**WRITTEN EXERCISE**
Quote the lines of the records from the one containing "springboard (195, 391)" through the one containing "Ursula (275, 1083)", both included, reproducing each line word for word.
::::::::::
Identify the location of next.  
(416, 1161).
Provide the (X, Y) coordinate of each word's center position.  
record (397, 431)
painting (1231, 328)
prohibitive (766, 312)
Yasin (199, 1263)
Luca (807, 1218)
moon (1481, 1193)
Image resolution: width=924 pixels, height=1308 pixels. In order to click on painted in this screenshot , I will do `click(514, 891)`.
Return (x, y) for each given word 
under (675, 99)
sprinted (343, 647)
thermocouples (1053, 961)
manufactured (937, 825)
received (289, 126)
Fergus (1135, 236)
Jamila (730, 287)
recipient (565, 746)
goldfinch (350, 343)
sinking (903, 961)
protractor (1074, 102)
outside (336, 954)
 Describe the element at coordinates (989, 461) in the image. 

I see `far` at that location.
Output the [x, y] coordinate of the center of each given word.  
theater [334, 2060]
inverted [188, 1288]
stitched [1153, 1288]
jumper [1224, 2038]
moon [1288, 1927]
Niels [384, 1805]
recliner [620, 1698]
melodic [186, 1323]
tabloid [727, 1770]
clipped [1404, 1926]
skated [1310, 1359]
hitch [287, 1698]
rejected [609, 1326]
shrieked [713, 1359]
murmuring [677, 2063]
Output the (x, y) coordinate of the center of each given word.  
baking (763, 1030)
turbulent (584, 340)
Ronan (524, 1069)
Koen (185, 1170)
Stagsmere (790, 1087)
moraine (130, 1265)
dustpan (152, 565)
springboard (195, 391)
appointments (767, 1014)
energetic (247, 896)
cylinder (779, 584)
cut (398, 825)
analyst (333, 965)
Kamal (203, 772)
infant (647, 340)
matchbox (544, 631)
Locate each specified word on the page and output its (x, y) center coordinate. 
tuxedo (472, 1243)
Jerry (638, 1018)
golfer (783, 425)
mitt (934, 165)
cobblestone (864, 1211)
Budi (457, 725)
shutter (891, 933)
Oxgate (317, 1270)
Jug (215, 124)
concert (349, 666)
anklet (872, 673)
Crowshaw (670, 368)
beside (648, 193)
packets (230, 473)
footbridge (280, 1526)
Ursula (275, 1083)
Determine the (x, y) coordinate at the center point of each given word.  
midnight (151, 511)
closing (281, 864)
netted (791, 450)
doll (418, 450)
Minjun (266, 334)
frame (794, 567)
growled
::::::::::
**ANSWER TO THIS PROBLEM**
springboard (195, 391)
appointments (767, 1014)
energetic (247, 896)
cylinder (779, 584)
cut (398, 825)
analyst (333, 965)
Kamal (203, 772)
infant (647, 340)
matchbox (544, 631)
Locate each specified word on the page and output its (x, y) center coordinate. 
tuxedo (472, 1243)
Jerry (638, 1018)
golfer (783, 425)
mitt (934, 165)
cobblestone (864, 1211)
Budi (457, 725)
shutter (891, 933)
Oxgate (317, 1270)
Jug (215, 124)
concert (349, 666)
anklet (872, 673)
Crowshaw (670, 368)
beside (648, 193)
packets (230, 473)
footbridge (280, 1526)
Ursula (275, 1083)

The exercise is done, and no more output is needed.